■ **Exercise**
Repeat, word for word, all the data that follows, and exclude the pictures.

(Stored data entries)
----------
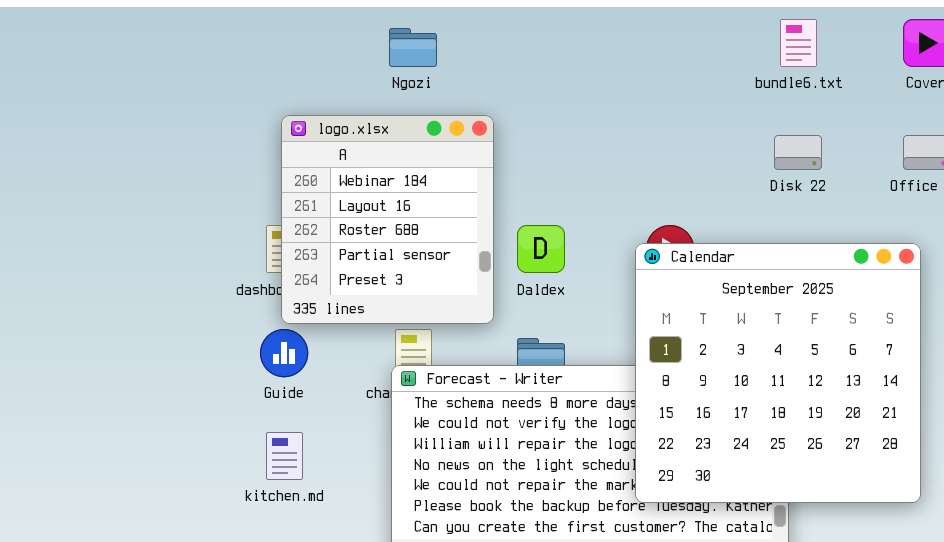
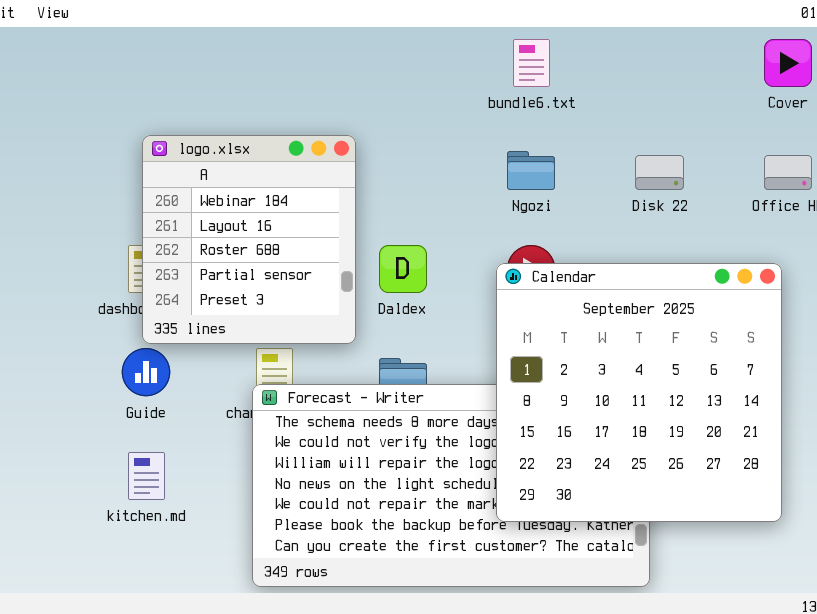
bundle6.txt: [780,19,817,67] -> [513,39,550,87], moved
Ngozi: [389,28,437,67] -> [507,151,555,190], moved

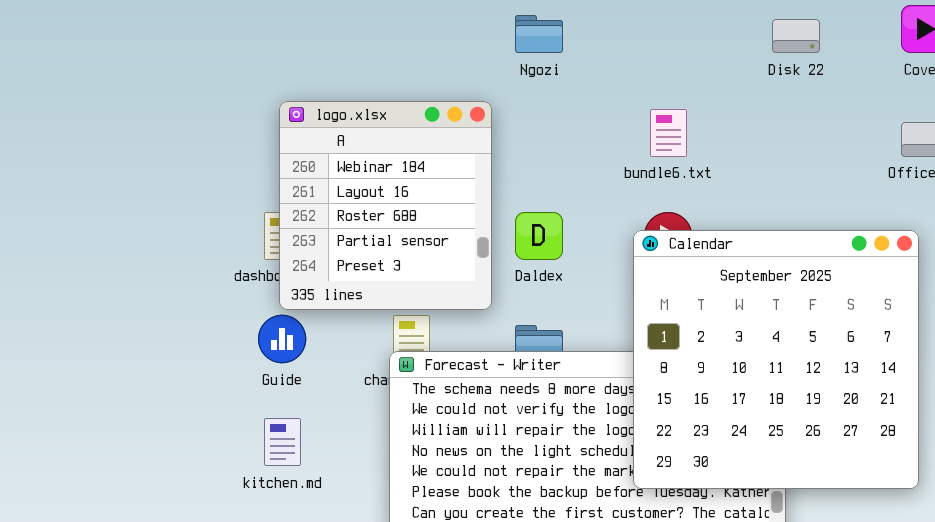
bundle6.txt: [513,39,550,87] -> [650,109,687,157], moved
Ngozi: [507,151,555,190] -> [515,15,563,53], moved
Disk 22: [635,155,684,190] -> [772,19,820,53], moved

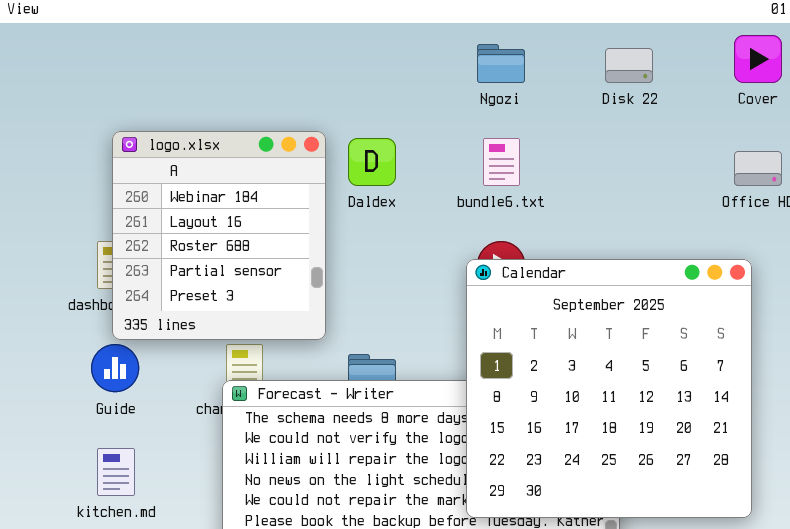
Ngozi: [515,15,563,53] -> [477,44,525,83], moved
Daldex: [515,212,563,260] -> [348,138,396,186], moved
----------
■ **Response box**
bundle6.txt: [780,19,817,67] -> [513,39,550,87], moved
Ngozi: [389,28,437,67] -> [507,151,555,190], moved

bundle6.txt: [513,39,550,87] -> [650,109,687,157], moved
Ngozi: [507,151,555,190] -> [515,15,563,53], moved
Disk 22: [635,155,684,190] -> [772,19,820,53], moved

Ngozi: [515,15,563,53] -> [477,44,525,83], moved
Daldex: [515,212,563,260] -> [348,138,396,186], moved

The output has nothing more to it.